DESCRIPTION OF THE TASK:
Copy out each entry precisely; no image belongs in the result.

··· DATA SHOWN

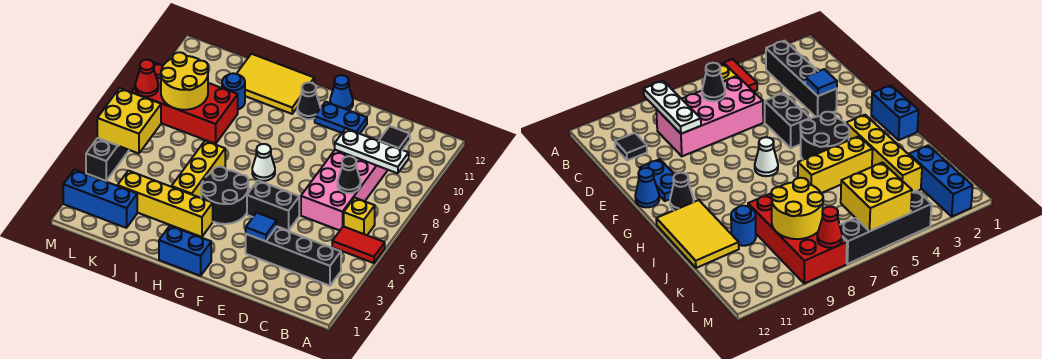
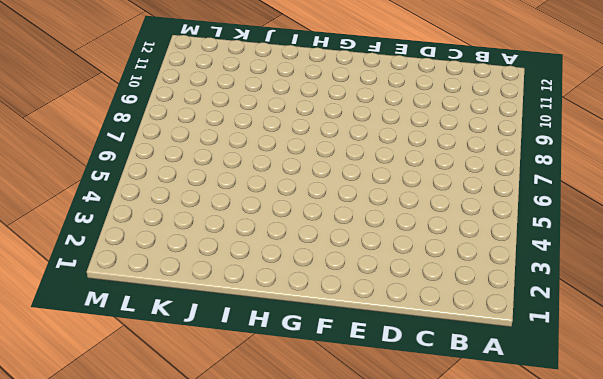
none -> red tile A5:B5 level 1
none -> black brick B3:E3 level 1
none -> yellow brick B6 level 1

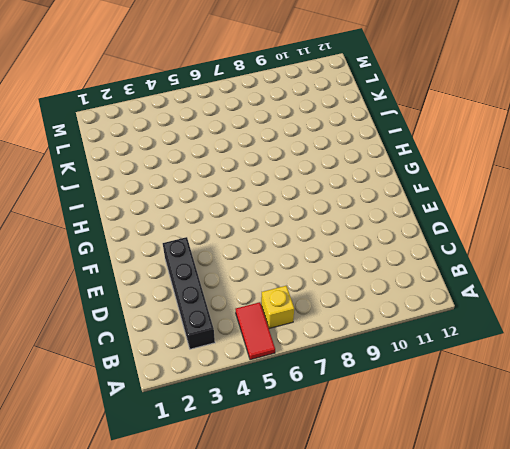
none -> pink brick C6:D9 level 1
none -> black tile C11 level 1
none -> black brick E5:F5 level 1

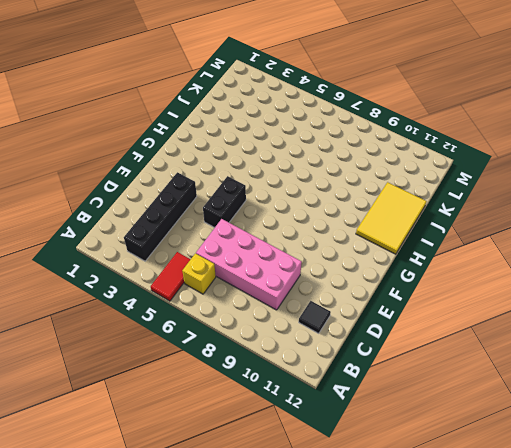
none -> blue plate E11:F11 level 1
none -> blue cone F12 level 1
none -> blue brick G1:H1 level 1

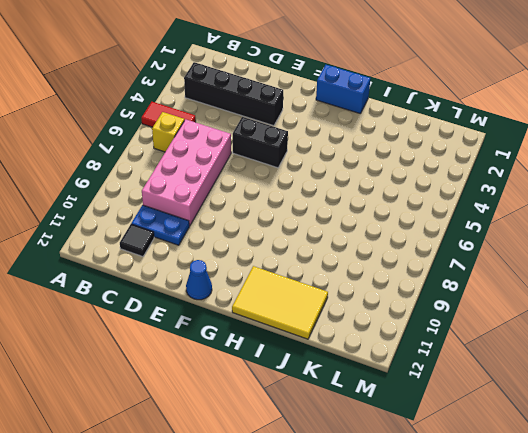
blue plate C10:D10 level 1 -> blue plate E11:F11 level 1
none -> black round brick G4:H5 level 1
none -> white cone G7 level 1
none -> black cone G11 level 1

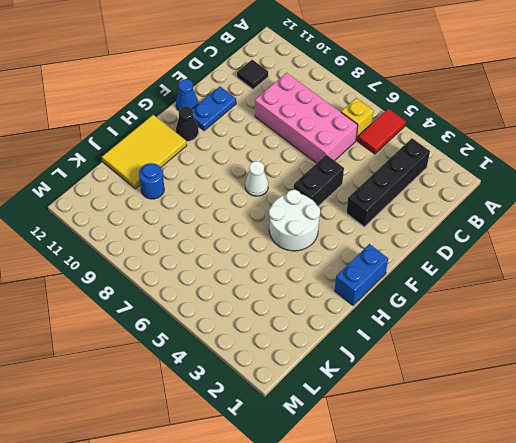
white round brick G4:H5 level 1 -> black round brick G4:H5 level 1
none -> yellow brick H3:K3 level 1
none -> yellow brick I4:I6 level 1
none -> red brick J8:M9 level 1

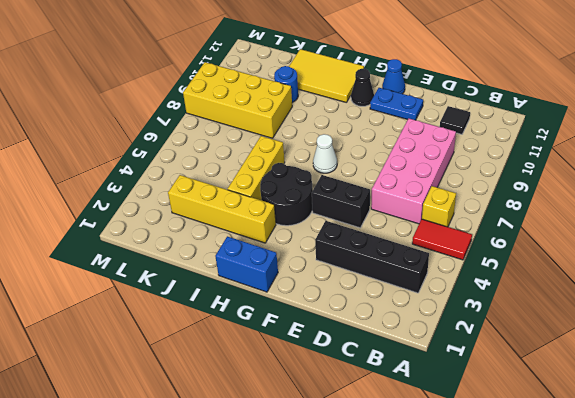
yellow brick J8:M9 level 1 -> red brick J8:M9 level 1
none -> blue brick K2:M2 level 1
none -> black brick M4:M7 level 1
none -> white plate B9:D9 level 2

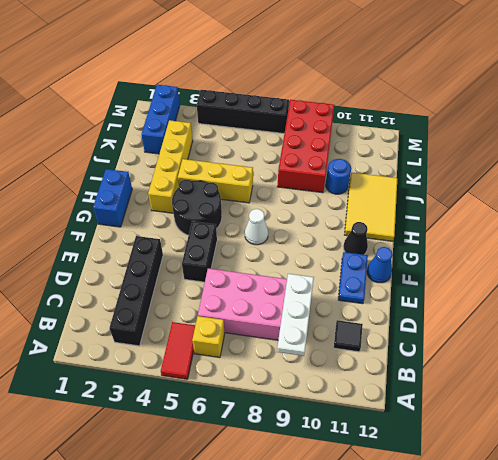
none -> black cone C7 level 2
none -> blue tile E3 level 2
none -> yellow round brick K8:L9 level 2

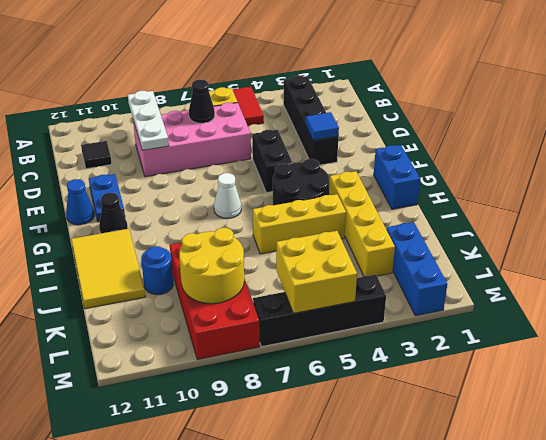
none -> red cone M8 level 2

······

RESULT BELOW:
none -> red tile A5:B5 level 1
none -> black brick B3:E3 level 1
none -> yellow brick B6 level 1

none -> pink brick C6:D9 level 1
none -> black tile C11 level 1
none -> black brick E5:F5 level 1

none -> blue plate E11:F11 level 1
none -> blue cone F12 level 1
none -> blue brick G1:H1 level 1

blue plate C10:D10 level 1 -> blue plate E11:F11 level 1
none -> black round brick G4:H5 level 1
none -> white cone G7 level 1
none -> black cone G11 level 1

white round brick G4:H5 level 1 -> black round brick G4:H5 level 1
none -> yellow brick H3:K3 level 1
none -> yellow brick I4:I6 level 1
none -> red brick J8:M9 level 1

yellow brick J8:M9 level 1 -> red brick J8:M9 level 1
none -> blue brick K2:M2 level 1
none -> black brick M4:M7 level 1
none -> white plate B9:D9 level 2

none -> black cone C7 level 2
none -> blue tile E3 level 2
none -> yellow round brick K8:L9 level 2

none -> red cone M8 level 2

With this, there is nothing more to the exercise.